→ STATED EXERCISE
Reproduce the following data verbatim, omitting the pictures from your answer.

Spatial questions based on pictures

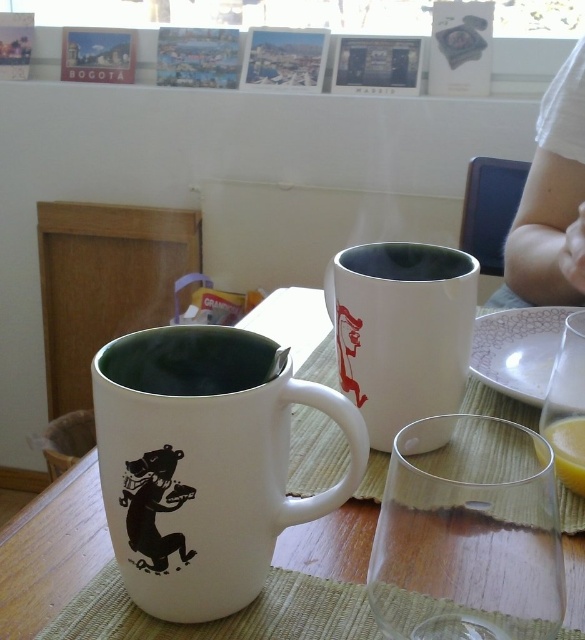
Question: Is white ceramic mug at center wider than white ceramic mug at upper center?

Choices:
 (A) no
 (B) yes

Answer: (B)

Question: Which point is closer to the camera?

Choices:
 (A) (500, 376)
 (B) (215, 362)
 (C) (436, 348)

Answer: (B)

Question: Can you confirm if white matte mug at left is bigger than porcelain plate at upper right?

Choices:
 (A) no
 (B) yes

→ RESPONSE
Question: Is white ceramic mug at center wider than white ceramic mug at upper center?

Choices:
 (A) no
 (B) yes

Answer: (B)

Question: Which point is closer to the camera?

Choices:
 (A) (500, 376)
 (B) (215, 362)
 (C) (436, 348)

Answer: (B)

Question: Can you confirm if white matte mug at left is bigger than porcelain plate at upper right?

Choices:
 (A) no
 (B) yes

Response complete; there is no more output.